### [Directions for this task]
Set out exactly, line by line, the stretch of data below that begins at the line containing "orange 1x2 brick [423,296,530,409] -> none" and ends at the line containing "orange 1x1 round", with both ends kept.

### [Data for processing]

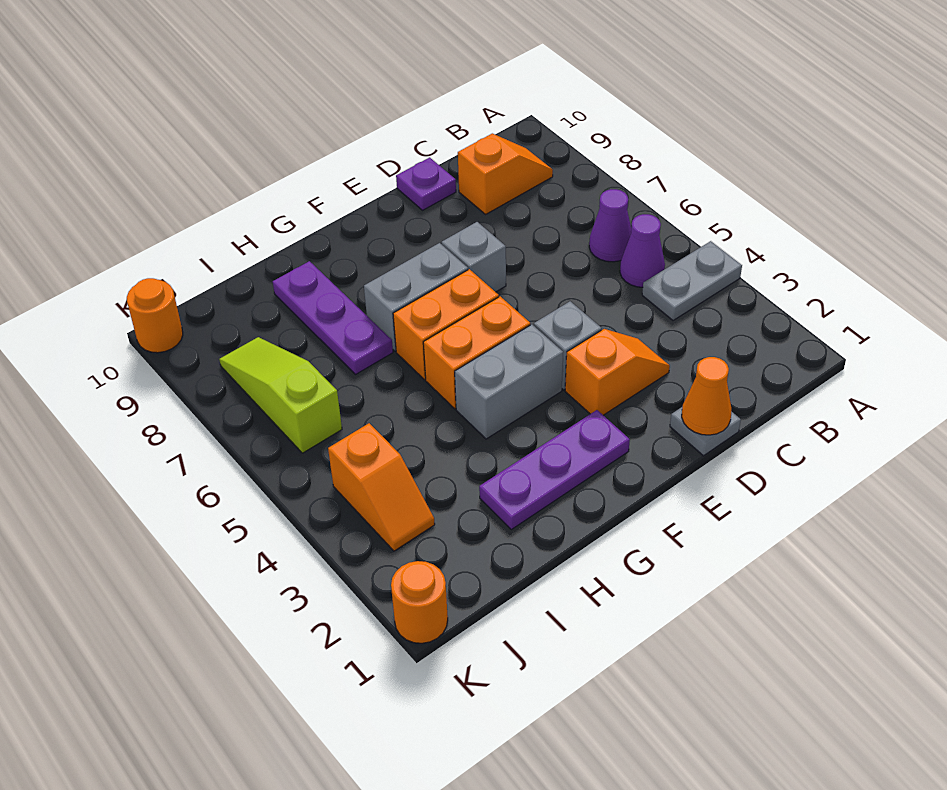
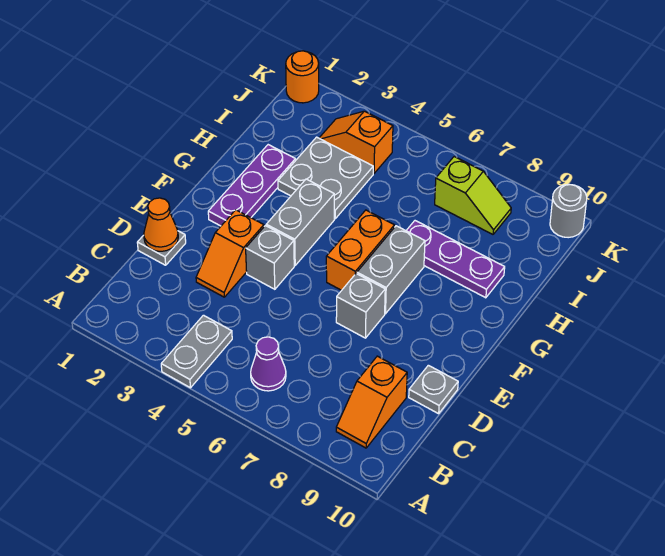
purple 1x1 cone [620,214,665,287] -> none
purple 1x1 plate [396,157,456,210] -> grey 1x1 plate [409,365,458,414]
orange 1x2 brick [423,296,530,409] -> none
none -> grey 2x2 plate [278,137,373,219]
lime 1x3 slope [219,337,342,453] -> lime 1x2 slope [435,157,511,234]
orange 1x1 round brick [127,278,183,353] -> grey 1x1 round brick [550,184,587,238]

* * *

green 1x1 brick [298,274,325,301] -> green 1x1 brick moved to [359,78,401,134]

### [Reply]
orange 1x2 brick [423,296,530,409] -> none
none -> grey 2x2 plate [278,137,373,219]
lime 1x3 slope [219,337,342,453] -> lime 1x2 slope [435,157,511,234]
orange 1x1 round brick [127,278,183,353] -> grey 1x1 round brick [550,184,587,238]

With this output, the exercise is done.